Data excerpts
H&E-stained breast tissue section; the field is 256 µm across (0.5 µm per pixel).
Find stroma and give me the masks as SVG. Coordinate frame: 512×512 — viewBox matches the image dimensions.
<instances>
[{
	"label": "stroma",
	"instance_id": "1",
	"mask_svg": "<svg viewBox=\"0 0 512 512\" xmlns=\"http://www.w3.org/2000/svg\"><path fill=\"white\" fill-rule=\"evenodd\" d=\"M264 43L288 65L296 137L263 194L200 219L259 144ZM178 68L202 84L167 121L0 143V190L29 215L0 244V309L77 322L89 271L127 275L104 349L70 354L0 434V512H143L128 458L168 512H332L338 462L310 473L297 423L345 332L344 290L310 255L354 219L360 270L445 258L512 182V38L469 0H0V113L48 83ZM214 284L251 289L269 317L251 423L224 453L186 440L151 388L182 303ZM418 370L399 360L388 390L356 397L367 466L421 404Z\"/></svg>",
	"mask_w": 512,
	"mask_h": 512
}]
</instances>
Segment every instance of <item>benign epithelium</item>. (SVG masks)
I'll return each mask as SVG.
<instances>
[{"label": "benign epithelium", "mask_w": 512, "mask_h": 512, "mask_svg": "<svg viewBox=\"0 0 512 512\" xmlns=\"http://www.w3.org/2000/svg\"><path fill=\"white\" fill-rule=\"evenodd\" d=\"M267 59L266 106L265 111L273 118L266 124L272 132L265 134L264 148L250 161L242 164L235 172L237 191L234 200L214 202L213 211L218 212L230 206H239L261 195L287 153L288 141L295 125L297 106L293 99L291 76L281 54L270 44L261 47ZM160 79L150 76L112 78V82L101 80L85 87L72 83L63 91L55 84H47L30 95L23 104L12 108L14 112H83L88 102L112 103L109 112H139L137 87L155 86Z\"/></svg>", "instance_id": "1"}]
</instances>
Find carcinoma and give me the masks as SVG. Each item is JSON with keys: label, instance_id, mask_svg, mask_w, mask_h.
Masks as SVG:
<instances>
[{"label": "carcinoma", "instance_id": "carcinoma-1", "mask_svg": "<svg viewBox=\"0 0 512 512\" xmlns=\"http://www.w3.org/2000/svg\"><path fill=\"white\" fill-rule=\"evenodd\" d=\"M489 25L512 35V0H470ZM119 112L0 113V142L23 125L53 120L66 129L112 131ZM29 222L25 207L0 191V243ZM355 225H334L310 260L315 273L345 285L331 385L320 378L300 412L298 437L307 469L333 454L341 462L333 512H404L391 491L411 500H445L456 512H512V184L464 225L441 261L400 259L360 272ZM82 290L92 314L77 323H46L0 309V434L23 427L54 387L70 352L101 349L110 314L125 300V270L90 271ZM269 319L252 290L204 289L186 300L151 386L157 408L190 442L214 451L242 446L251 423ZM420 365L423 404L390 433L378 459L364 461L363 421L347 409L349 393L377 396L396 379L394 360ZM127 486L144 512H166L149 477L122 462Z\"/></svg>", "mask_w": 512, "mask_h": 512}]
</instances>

TASK
Copy all the lines, exactly.

RESULT FOR THIS TASK
H&E-stained breast tissue section; the field is 256 µm across (0.5 µm per pixel).
Find stroma and give me the masks as SVG. Coordinate frame: 512×512 — viewBox matches the image dimensions.
<instances>
[{
	"label": "stroma",
	"instance_id": "1",
	"mask_svg": "<svg viewBox=\"0 0 512 512\" xmlns=\"http://www.w3.org/2000/svg\"><path fill=\"white\" fill-rule=\"evenodd\" d=\"M264 43L288 65L296 137L263 194L200 219L259 144ZM178 68L202 84L167 121L0 143V190L29 215L0 244V309L77 322L89 271L127 275L104 349L70 354L0 434V512H143L128 458L168 512H332L338 462L310 473L297 423L345 332L344 290L310 255L354 219L360 270L445 258L512 182V38L469 0H0V113L48 83ZM214 284L251 289L269 317L251 423L224 453L186 440L151 388L182 303ZM418 370L399 360L388 390L356 397L367 466L421 404Z\"/></svg>",
	"mask_w": 512,
	"mask_h": 512
}]
</instances>
Segment every instance of <item>benign epithelium</item>. (SVG masks)
I'll return each mask as SVG.
<instances>
[{"label": "benign epithelium", "mask_w": 512, "mask_h": 512, "mask_svg": "<svg viewBox=\"0 0 512 512\" xmlns=\"http://www.w3.org/2000/svg\"><path fill=\"white\" fill-rule=\"evenodd\" d=\"M267 59L266 106L265 111L273 118L266 124L272 132L265 134L264 148L250 161L242 164L235 172L237 191L234 200L214 202L213 211L218 212L230 206H239L261 195L287 153L288 141L295 125L297 106L293 99L291 76L281 54L270 44L261 47ZM160 79L150 76L112 78V82L101 80L85 87L72 83L63 91L55 84H47L30 95L23 104L12 108L14 112H83L88 102L112 103L109 112H139L137 87L155 86Z\"/></svg>", "instance_id": "1"}]
</instances>
Find carcinoma and give me the masks as SVG. Each item is JSON with keys: label, instance_id, mask_svg, mask_w, mask_h.
Masks as SVG:
<instances>
[{"label": "carcinoma", "instance_id": "carcinoma-1", "mask_svg": "<svg viewBox=\"0 0 512 512\" xmlns=\"http://www.w3.org/2000/svg\"><path fill=\"white\" fill-rule=\"evenodd\" d=\"M489 25L512 35V0H470ZM119 112L0 113V142L23 125L53 120L66 129L112 131ZM29 222L25 207L0 191V243ZM355 225H334L310 260L315 273L345 285L331 385L320 378L300 412L298 437L307 469L333 454L341 462L333 512H404L391 491L411 500H445L456 512H512V184L464 225L441 261L400 259L360 272ZM82 290L92 314L77 323H46L0 309V434L23 427L54 387L70 352L101 349L110 314L125 300V270L90 271ZM269 319L252 290L204 289L186 300L151 386L157 408L190 442L214 451L242 446L251 423ZM420 365L423 404L390 433L378 459L364 461L363 421L347 409L349 393L377 396L396 379L394 360ZM127 486L144 512H166L149 477L122 462Z\"/></svg>", "mask_w": 512, "mask_h": 512}]
</instances>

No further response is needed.